»»

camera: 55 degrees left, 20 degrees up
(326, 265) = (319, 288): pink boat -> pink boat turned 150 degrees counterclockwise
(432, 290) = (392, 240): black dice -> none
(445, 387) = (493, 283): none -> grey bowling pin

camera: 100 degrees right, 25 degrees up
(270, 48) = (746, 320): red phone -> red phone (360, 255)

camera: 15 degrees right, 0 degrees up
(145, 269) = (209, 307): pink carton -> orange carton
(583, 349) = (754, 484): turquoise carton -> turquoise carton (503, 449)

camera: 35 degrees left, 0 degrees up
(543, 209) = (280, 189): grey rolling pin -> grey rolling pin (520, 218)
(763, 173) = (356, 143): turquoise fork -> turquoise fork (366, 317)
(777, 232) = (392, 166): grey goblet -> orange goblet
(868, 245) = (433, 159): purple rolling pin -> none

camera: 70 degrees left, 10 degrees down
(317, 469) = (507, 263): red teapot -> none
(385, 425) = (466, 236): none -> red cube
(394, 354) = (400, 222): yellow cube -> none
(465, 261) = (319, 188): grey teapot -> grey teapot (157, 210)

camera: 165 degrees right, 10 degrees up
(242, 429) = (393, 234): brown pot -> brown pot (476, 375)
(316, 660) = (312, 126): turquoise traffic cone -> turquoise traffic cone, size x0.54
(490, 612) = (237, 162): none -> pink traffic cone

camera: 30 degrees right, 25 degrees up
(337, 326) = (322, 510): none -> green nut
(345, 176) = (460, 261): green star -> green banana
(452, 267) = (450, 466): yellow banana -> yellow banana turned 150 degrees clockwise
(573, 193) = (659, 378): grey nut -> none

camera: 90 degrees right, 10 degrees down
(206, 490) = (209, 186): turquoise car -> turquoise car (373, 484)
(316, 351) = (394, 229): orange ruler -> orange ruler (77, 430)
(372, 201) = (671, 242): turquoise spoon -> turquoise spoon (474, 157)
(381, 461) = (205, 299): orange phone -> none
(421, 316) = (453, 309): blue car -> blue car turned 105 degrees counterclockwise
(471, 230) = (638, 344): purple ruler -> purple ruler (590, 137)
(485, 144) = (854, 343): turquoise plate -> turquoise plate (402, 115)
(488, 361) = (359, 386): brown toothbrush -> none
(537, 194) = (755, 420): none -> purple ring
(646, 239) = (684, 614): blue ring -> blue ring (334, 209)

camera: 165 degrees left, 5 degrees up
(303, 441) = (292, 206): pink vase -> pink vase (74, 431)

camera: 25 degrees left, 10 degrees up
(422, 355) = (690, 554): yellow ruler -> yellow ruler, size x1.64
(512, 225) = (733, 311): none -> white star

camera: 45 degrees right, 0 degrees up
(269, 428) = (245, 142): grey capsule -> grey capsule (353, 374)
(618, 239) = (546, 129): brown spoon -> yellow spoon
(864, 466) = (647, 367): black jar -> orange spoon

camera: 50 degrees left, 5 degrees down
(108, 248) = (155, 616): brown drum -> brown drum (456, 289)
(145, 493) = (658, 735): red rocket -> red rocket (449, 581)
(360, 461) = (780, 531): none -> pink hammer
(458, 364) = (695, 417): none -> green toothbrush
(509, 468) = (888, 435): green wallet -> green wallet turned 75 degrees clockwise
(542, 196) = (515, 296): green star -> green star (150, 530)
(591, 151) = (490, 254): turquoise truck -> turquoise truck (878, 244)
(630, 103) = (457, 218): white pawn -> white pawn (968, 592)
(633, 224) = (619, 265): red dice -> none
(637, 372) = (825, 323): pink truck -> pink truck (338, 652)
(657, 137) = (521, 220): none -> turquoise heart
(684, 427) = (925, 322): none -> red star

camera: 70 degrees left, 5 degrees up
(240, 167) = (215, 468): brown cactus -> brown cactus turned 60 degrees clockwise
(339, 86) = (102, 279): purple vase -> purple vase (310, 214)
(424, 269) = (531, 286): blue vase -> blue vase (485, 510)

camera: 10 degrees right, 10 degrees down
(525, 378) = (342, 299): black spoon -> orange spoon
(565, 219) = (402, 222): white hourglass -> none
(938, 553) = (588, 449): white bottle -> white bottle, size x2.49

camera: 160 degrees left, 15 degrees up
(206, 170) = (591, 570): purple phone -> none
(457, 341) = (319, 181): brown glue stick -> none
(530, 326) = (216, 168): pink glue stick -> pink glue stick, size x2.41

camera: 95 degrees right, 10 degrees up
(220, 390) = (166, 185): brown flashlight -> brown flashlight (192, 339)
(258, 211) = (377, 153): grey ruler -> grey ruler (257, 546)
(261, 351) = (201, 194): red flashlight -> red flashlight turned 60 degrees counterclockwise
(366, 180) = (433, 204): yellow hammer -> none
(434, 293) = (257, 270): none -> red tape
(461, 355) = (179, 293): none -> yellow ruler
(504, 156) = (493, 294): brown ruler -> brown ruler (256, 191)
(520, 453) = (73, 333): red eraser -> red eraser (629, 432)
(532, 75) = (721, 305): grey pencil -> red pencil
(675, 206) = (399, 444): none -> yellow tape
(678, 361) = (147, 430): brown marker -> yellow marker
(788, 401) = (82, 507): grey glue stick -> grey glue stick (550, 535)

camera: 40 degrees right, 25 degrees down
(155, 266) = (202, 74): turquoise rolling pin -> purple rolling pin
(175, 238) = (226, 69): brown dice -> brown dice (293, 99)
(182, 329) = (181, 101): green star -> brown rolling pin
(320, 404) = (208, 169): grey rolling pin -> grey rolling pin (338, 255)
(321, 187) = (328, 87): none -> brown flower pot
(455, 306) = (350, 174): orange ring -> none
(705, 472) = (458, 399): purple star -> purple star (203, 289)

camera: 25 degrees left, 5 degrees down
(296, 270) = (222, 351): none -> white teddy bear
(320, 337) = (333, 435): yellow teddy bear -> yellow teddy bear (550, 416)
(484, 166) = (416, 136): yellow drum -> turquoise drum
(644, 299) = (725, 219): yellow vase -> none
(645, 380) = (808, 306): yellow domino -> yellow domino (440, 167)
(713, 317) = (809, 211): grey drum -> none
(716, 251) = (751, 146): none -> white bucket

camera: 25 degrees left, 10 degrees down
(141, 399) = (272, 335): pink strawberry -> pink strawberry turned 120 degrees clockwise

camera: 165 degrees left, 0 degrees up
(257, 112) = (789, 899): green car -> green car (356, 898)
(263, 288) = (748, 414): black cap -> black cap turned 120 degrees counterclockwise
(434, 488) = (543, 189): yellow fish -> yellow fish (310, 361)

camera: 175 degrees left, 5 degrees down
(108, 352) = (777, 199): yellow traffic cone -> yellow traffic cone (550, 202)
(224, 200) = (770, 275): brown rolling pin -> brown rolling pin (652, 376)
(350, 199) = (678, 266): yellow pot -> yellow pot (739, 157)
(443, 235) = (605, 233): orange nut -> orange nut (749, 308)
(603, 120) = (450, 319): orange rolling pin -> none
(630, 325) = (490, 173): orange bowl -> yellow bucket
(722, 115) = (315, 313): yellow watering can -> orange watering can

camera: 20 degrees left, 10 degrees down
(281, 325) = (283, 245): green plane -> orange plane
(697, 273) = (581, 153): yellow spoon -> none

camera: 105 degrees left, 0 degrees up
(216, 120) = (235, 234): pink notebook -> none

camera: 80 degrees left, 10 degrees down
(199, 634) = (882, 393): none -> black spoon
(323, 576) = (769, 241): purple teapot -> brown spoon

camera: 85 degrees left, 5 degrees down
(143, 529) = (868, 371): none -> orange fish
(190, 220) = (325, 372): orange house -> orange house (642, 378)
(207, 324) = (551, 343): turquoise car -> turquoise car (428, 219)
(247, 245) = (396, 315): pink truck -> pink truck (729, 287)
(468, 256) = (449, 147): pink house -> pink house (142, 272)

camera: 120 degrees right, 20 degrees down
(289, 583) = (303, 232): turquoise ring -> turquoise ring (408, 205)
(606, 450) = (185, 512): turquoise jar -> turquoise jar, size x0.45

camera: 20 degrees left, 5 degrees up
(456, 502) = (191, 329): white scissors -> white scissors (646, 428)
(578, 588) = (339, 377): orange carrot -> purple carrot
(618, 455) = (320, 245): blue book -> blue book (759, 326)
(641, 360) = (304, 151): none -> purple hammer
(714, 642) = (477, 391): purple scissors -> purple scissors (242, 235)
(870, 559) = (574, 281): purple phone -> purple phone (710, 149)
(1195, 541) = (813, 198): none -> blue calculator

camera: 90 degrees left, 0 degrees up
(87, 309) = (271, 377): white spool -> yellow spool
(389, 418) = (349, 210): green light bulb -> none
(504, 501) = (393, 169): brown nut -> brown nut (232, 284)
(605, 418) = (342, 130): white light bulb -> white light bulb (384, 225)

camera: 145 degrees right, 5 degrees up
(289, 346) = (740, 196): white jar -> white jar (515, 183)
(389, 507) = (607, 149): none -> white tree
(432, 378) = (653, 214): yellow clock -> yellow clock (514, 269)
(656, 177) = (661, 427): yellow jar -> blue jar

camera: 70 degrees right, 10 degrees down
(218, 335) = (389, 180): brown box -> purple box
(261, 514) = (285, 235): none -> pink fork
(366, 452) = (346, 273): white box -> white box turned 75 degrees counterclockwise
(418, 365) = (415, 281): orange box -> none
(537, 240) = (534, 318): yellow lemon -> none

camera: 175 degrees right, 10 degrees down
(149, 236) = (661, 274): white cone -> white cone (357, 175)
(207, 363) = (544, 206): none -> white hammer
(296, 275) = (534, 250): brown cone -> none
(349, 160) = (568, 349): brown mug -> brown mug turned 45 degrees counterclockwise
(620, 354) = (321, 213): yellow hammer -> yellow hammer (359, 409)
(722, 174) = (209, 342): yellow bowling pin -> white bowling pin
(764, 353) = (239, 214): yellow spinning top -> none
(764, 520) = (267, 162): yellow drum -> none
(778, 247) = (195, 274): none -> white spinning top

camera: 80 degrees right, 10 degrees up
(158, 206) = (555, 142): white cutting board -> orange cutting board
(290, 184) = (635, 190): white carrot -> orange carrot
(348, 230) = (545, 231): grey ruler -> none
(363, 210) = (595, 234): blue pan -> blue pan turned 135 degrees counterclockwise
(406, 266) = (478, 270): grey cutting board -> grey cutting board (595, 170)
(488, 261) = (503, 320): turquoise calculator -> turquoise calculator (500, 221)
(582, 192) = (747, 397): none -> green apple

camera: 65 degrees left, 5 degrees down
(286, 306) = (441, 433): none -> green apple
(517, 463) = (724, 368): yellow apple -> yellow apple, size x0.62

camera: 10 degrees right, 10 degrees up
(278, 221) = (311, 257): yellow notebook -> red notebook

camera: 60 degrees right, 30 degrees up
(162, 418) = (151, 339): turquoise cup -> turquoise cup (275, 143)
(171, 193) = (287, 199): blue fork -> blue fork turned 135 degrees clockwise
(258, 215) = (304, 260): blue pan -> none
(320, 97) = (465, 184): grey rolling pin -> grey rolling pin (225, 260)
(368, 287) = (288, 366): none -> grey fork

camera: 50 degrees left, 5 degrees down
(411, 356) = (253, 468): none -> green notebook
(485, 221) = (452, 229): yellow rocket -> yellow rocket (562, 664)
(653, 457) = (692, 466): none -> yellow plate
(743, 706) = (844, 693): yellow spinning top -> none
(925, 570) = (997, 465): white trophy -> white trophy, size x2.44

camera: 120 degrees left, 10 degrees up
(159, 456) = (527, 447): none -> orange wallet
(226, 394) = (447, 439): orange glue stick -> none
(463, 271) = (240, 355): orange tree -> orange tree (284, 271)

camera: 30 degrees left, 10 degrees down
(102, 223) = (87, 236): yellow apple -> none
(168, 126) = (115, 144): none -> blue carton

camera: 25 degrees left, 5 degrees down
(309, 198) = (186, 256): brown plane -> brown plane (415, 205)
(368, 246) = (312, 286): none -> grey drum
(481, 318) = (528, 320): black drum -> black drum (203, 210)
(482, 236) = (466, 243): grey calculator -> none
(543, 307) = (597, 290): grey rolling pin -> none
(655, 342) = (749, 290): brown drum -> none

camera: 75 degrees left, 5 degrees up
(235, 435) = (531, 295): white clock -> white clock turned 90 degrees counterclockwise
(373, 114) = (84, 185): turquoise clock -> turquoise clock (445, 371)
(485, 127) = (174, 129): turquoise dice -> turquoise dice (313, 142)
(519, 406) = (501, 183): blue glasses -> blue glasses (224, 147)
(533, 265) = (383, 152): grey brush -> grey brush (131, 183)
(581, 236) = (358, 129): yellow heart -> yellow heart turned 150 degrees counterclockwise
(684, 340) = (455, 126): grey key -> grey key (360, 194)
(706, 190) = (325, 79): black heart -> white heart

««

→ **EXERCISE GOAL**:
Your answer must be every line from the entries that contains the string "bear", copied as it stands.

→ **EXERCISE RESULT**:
(296, 270) = (222, 351): none -> white teddy bear
(320, 337) = (333, 435): yellow teddy bear -> yellow teddy bear (550, 416)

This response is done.